SOURCE RECORDS
==========

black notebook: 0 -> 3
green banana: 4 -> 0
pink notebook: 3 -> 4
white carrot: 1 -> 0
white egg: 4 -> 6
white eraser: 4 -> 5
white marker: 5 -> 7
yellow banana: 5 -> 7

==========

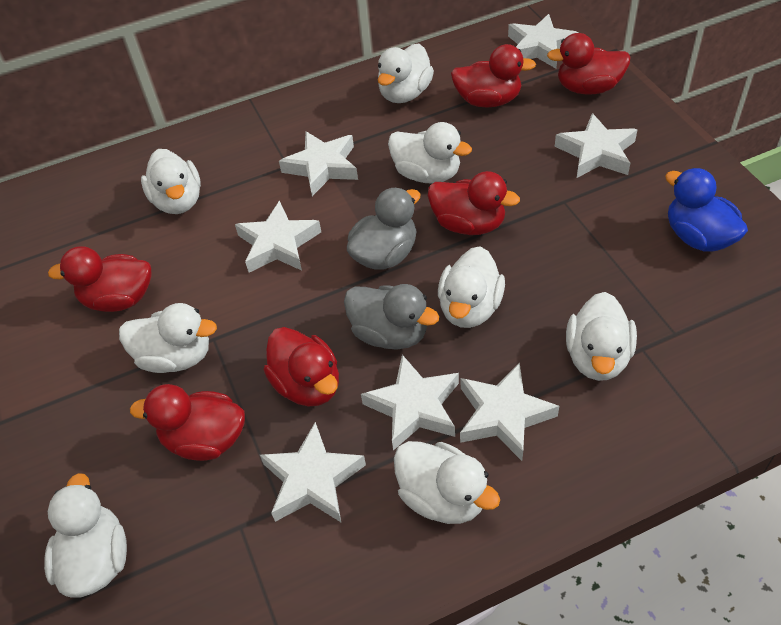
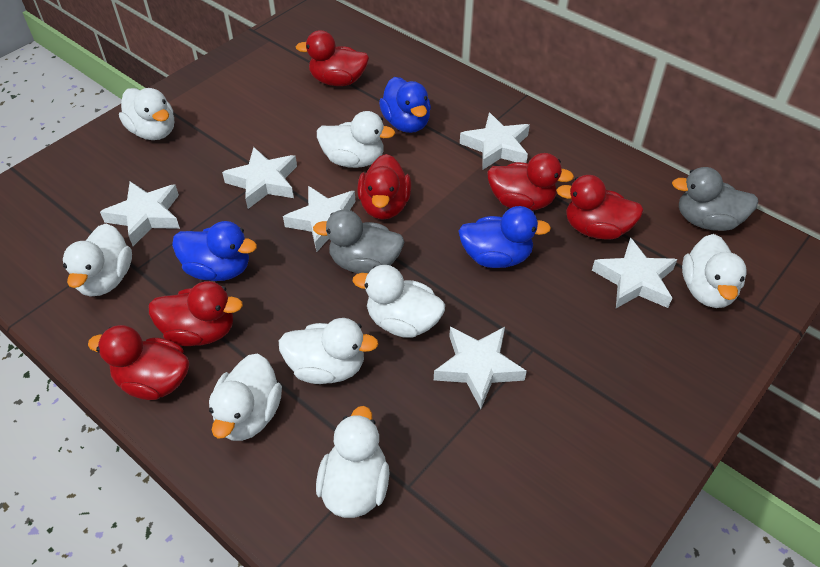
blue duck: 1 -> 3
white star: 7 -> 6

==========

TASK TO CARRY OUT
From the listing above, repeat exactly the lines starting at the line that includes "white egg: 4 -> 6" and ending at the line that includes "yellow banana: 5 -> 7", with nothing outside that span.

COMPLETED EXERCISE
white egg: 4 -> 6
white eraser: 4 -> 5
white marker: 5 -> 7
yellow banana: 5 -> 7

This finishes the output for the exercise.